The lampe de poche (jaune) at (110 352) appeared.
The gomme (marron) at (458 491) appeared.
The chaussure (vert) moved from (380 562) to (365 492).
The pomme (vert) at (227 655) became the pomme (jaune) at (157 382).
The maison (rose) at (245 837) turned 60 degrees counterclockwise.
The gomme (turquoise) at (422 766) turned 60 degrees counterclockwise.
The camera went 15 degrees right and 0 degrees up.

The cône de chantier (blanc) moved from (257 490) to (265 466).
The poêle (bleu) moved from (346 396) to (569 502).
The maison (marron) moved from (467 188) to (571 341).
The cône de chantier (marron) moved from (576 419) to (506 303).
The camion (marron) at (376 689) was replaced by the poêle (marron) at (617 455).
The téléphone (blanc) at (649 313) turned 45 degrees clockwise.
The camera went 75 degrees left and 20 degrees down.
+===+
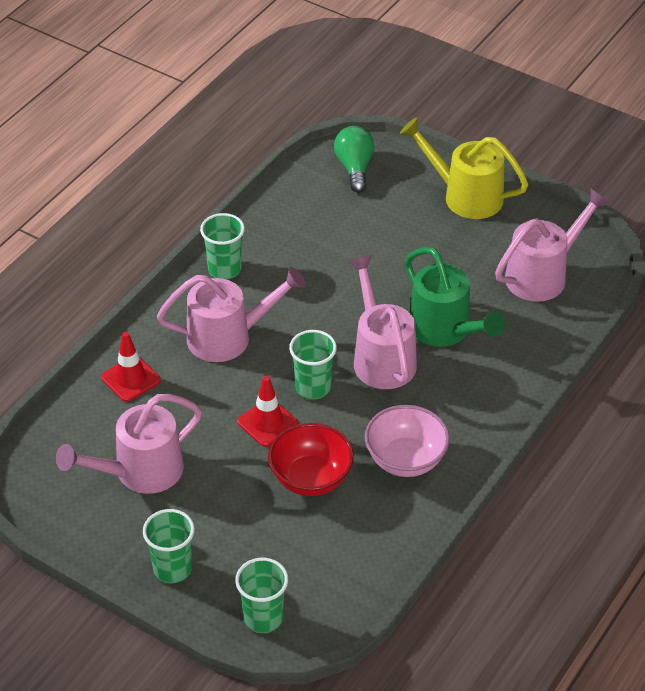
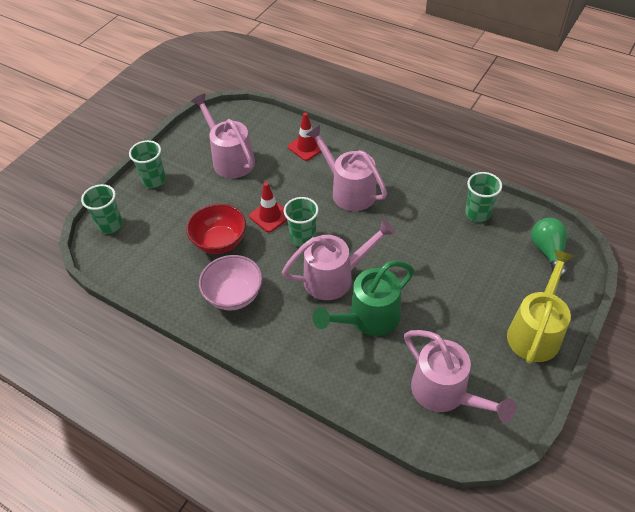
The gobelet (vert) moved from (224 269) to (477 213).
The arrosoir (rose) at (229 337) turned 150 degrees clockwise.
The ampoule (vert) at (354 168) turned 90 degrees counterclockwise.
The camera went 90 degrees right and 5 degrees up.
+===+
→ **To do**:
Matching lines for the string "gomme": work out how many the records contain and write only the number.

→ **Worked solution**:
2